**Required work**
Write out all the entries word for word, but skip any images.

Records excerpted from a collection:
▬▬▬

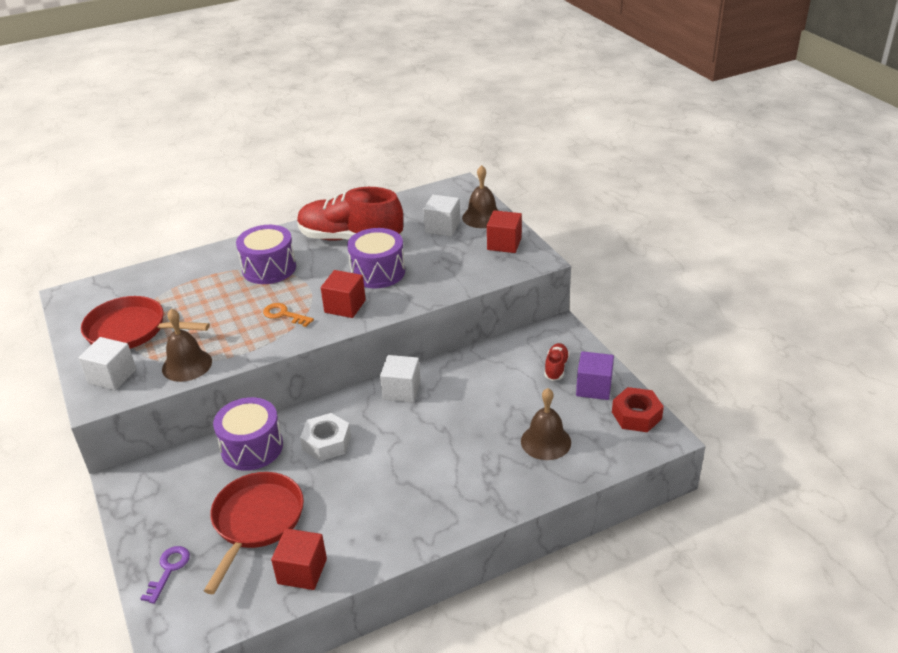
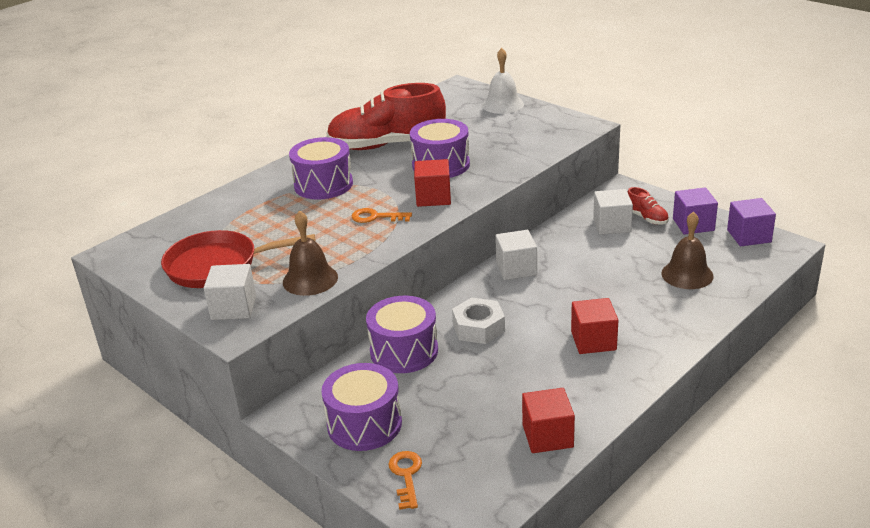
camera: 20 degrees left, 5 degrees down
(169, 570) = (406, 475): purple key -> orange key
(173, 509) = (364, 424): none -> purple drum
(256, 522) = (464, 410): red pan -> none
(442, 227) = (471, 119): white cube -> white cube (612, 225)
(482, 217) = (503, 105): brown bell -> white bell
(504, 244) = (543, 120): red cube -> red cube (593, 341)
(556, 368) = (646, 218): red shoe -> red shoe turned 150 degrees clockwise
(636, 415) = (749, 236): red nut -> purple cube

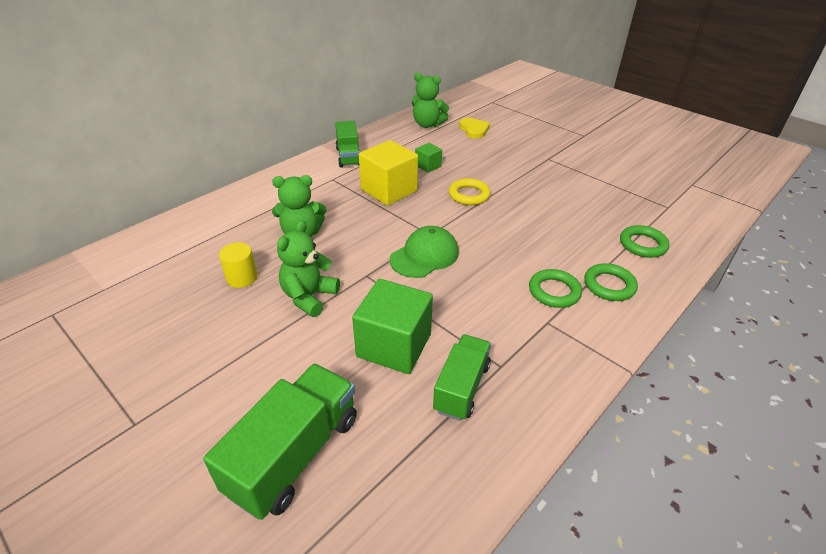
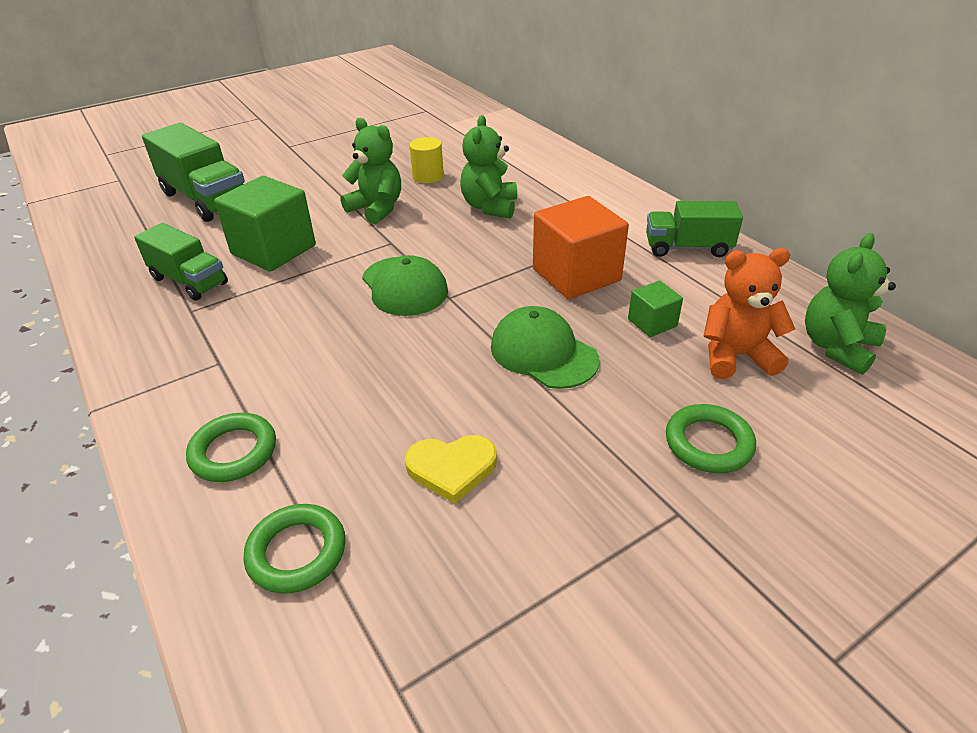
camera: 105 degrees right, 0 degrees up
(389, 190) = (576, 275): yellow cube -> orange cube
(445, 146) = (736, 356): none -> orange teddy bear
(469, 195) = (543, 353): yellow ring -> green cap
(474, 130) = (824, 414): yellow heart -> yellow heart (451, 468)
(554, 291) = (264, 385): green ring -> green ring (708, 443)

▬▬▬

**Reply**
camera: 20 degrees left, 5 degrees down
(169, 570) = (406, 475): purple key -> orange key
(173, 509) = (364, 424): none -> purple drum
(256, 522) = (464, 410): red pan -> none
(442, 227) = (471, 119): white cube -> white cube (612, 225)
(482, 217) = (503, 105): brown bell -> white bell
(504, 244) = (543, 120): red cube -> red cube (593, 341)
(556, 368) = (646, 218): red shoe -> red shoe turned 150 degrees clockwise
(636, 415) = (749, 236): red nut -> purple cube

camera: 105 degrees right, 0 degrees up
(389, 190) = (576, 275): yellow cube -> orange cube
(445, 146) = (736, 356): none -> orange teddy bear
(469, 195) = (543, 353): yellow ring -> green cap
(474, 130) = (824, 414): yellow heart -> yellow heart (451, 468)
(554, 291) = (264, 385): green ring -> green ring (708, 443)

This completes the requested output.